INPUT FOR THIS TASK>
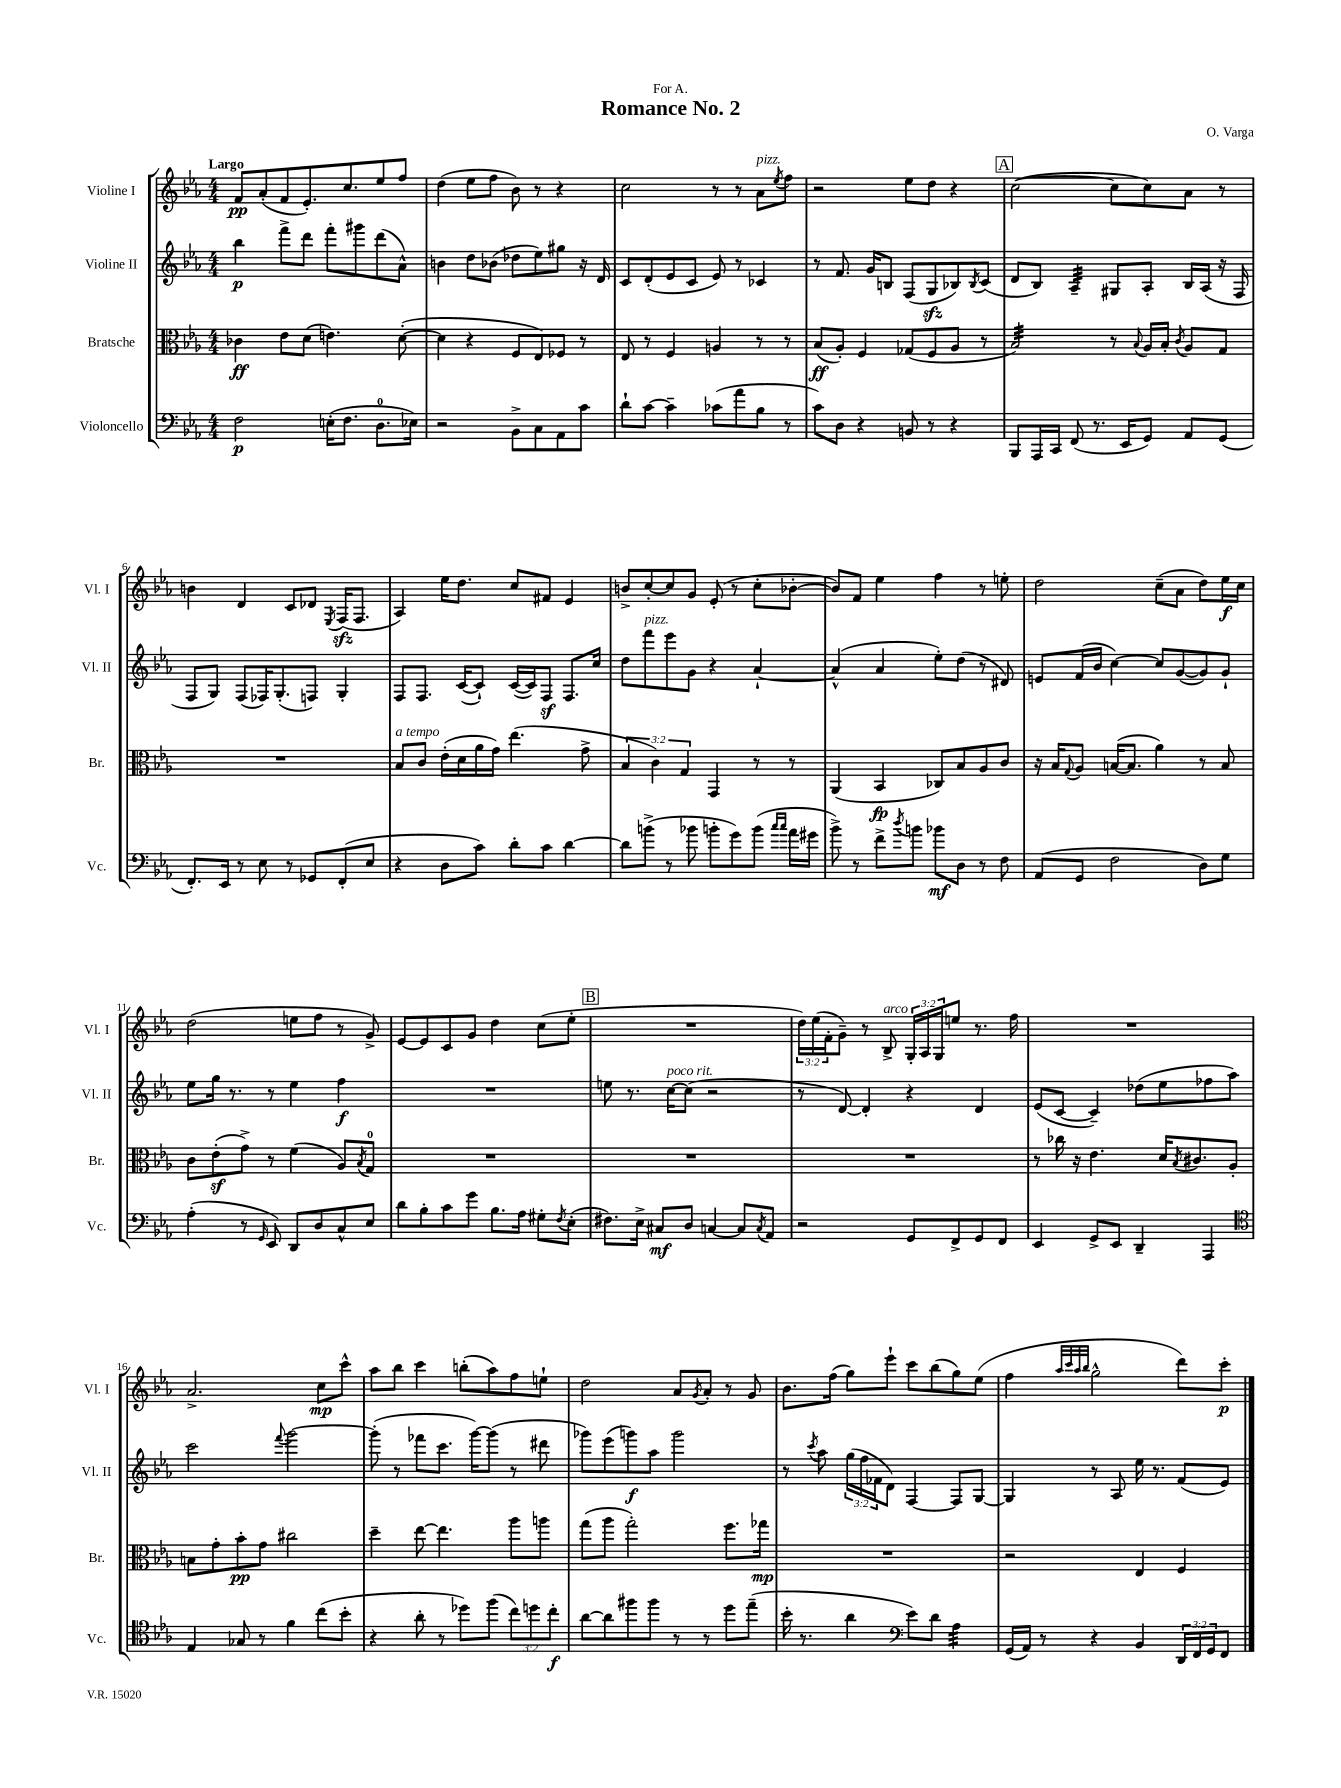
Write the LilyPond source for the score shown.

\header { title = "Romance No. 2" composer = "O. Varga" dedication = "For A." }
<<
\new StaffGroup <<
\new Staff = "s0" \with { instrumentName = "Violine I" shortInstrumentName = "Vl. I" } {
    \clef treble \key ees \major \numericTimeSignature \time 4/4 \override Staff.TupletNumber.text = #tuplet-number::calc-fraction-text \tempo "Largo"
    f'8\pp aes'8-.( f'8 ees'8.-.) c''8. ees''8 f''8 |
    d''4( ees''8 f''8 bes'8) r8 r4 |
    c''2 r8 r8 aes'8^\markup { \italic "pizz." } \acciaccatura { ees''8 } f''8 |
    r2 ees''8 d''8 r4 |
    \mark \markup { \box "A" } c''2~( c''8 c''8) aes'8 r8 |
    b'4 d'4 c'8 des'8 \acciaccatura { ees8 } f16\sfz( f8. |
    aes4) ees''16 d''8. c''8 fis'8 ees'4 |
    b'8-> c''8~-. c''8 g'8 ees'8-.( r8 c''8-. bes'8~-. |
    bes'8) f'8 ees''4 f''4 r8 e''8-. |
    d''2 c''8--( aes'8 d''8) ees''16\f c''16 |
    d''2( e''8 f''8 r8 g'8->) |
    ees'8~ ees'8 c'8 g'8 d''4 c''8( ees''8-. |
    \mark \markup { \box "B" } R1 |
    \tuplet 3/2 { d''16) ees''16( f'16-. } g'8--) r8 bes8->^\markup { \italic "arco" } \tuplet 3/2 { g16-. aes16 g16 } e''8 r8. f''16 |
    R1 |
    aes'2.-> c''8\mp c'''8-^ |
    aes''8 bes''8 c'''4 b''8-.( aes''8) f''8 e''8-! |
    d''2 aes'8 \acciaccatura { g'8 } aes'8-. r8 g'8 |
    bes'8. f''16( g''8) ees'''8-! c'''8 bes''8( g''8) ees''8( |
    f''4 \grace { aes''32 c'''32 aes''32 bes''32 } g''2-^ d'''8) c'''8-.\p \bar "|." |
}
\new Staff = "s1" \with { instrumentName = "Violine II" shortInstrumentName = "Vl. II" } {
    \clef treble \key ees \major \numericTimeSignature \time 4/4 \override Staff.TupletNumber.text = #tuplet-number::calc-fraction-text
    bes''4\p f'''8-> d'''8 f'''8-. gis'''8 d'''8( aes'8-^) |
    b'4 d''8 bes'8( des''8 ees''8) gis''8 r16 d'16 |
    c'8 d'8-.( ees'8 c'8 ees'8) r8 ces'4 |
    r8 f'8. g'16 b8 f8( g8\sfz bes8) \acciaccatura { bes8 } c'8( |
    \mark \markup { \box "A" } d'8 bes8) aes4:32-- gis8 aes8-. bes16 aes16( r16 f16 |
    f8 g8) f8( fes16) g8.-.( f8) g4-. |
    f8 f8. c'16~( c'8-!) c'16~( c'16) f8\sf f8. c''16 |
    d''8 f'''8^\markup { \italic "pizz." } ees'''8 g'8 r4 aes'4~-! |
    aes'4-^( aes'4 ees''8-.) d''8( r8 dis'8) |
    e'8 f'16( bes'16 c''4~) c''8 g'8~( g'8) g'8-! |
    ees''8 g''16 r8. r8 ees''4 f''4\f |
    R1 |
    \mark \markup { \box "B" } e''8 r8. c''16~^\markup { \italic "poco rit." } c''8( r2 |
    r8 d'8~) d'4-. r4 d'4 |
    ees'8( c'8~ c'4--) des''8( ees''8 fes''8 aes''8) |
    c'''2 \appoggiatura { f'''8 } g'''2~ |
    g'''8-.( r8 fes'''8 c'''8. g'''16~) g'''8( r8 dis'''8 |
    ges'''8) ees'''8( g'''8\f) aes''8 g'''2 |
    r8 \acciaccatura { c'''8 } aes''8 \tuplet 3/2 { g''16( f''16 fes'16 } d'8) f4~ f8 g8~ |
    g4 r8 aes8 ees''16 r8. f'8( ees'8) \bar "|." |
}
\new Staff = "s2" \with { instrumentName = "Bratsche" shortInstrumentName = "Br." } {
    \clef alto \key ees \major \numericTimeSignature \time 4/4 \override Staff.TupletNumber.text = #tuplet-number::calc-fraction-text
    ces'4\ff ees'8 d'8( e'4.) d'8~-.( |
    d'4 r4 f8 ees8) fes8 r8 |
    ees8 r8 f4 a4 r8 r8 |
    bes8\ff( aes8-.) f4 ges8( f8 aes8 r8 |
    \mark \markup { \box "A" } bes2:32) r8 \appoggiatura { bes8 } aes16 bes16-. \acciaccatura { c'8 } aes8 g8 |
    R1 |
    bes8^\markup { \italic "a tempo" } c'8 ees'16-.( d'16 aes'16 g'16) ees''4.( g'8-> |
    \tuplet 3/2 { bes4 c'4) g4 } g,4 r8 r8 |
    aes,4( bes,4\fp ces8) bes8 aes8 c'8 |
    r16 bes16 \appoggiatura { g8 } aes8 b16~( b8. aes'4) r8 b8 |
    c'8 ees'8-.\sf( g'8->) r8 f'4( aes8) \acciaccatura { bes8 } g8-0 |
    R1 |
    \mark \markup { \box "B" } R1 |
    R1 |
    r8 ces''16 r16 ees'4. d'16 \acciaccatura { bes8 } cis'8. aes8-. |
    b8 g'8-. bes'8-.\pp g'8 cis''2 |
    d''4-- ees''8~ ees''4. aes''8 a''8 |
    g''8( aes''8 g''2-.) f''8. ges''16\mp |
    R1 |
    r2 ees4 f4 \bar "|." |
}
\new Staff = "s3" \with { instrumentName = "Violoncello" shortInstrumentName = "Vc." } {
    \clef bass \key ees \major \numericTimeSignature \time 4/4 \override Staff.TupletNumber.text = #tuplet-number::calc-fraction-text
    f2\p e16-.( f8. d8.-0 ees16) |
    r2 bes,8-> c8 aes,8 c'8 |
    d'8-! c'8~ c'4-- ces'8( aes'8 bes8 r8 |
    c'8) d8 r4 b,8 r8 r4 |
    \mark \markup { \box "A" } bes,,8 aes,,16 c,16 f,8( r8. ees,16 g,8) aes,8 g,8( |
    f,8.-.) ees,16 r8 ees8 r8 ges,8 f,8-.( ees8 |
    r4 d8 c'8) d'8-. c'8 d'4~ |
    d'8 b'8->( r8 bes'8 b'8-. g'8) b'8( \grace { c''16 c''16 } aes'16 gis'16 |
    bes'8->) r8 f'8-> \acciaccatura { d''8 } b'8 bes'8\mf d8 r8 f8 |
    aes,8( g,8 f2 d8) g8 |
    aes4-.( r8 \grace { g,16 } ees,8) d,8 d8 c8-^ ees8 |
    d'8 bes8-. c'8 g'8 bes8. aes16 gis8-. \acciaccatura { f8 } ees8-.( |
    \mark \markup { \box "B" } fis8.) ees16-> cis8\mf d8 c4~ c8 \acciaccatura { c8 } aes,8 |
    r2 g,8 f,8-> g,8 f,8 |
    ees,4 g,8-> ees,8 d,4-- aes,,4 |
    \clef tenor ees4 ges8 r8 f'4 c''8( bes'8-. |
    r4 aes'8-. r8 des''8) f''8( \tuplet 3/2 { c''8) d''8 c''8-.\f } |
    aes'8~ aes'8 fis''8 fis''8 r8 r8 d''8 ees''8--( |
    bes'16-. r8. aes'4 \clef bass ees'8) d'8 aes4:32 |
    g,16( aes,16) r8 r4 bes,4 \tuplet 3/2 { d,16 f,16 g,16 } f,8 \bar "|." |
}
>>
>>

PROBLEM DESCRIPTION> Extract each line from the rows above that contains the string "pizz".

FULL ANSWER>
    c''2 r8 r8 aes'8^\markup { \italic "pizz." } \acciaccatura { ees''8 } f''8 |
    d''8 f'''8^\markup { \italic "pizz." } ees'''8 g'8 r4 aes'4~-! |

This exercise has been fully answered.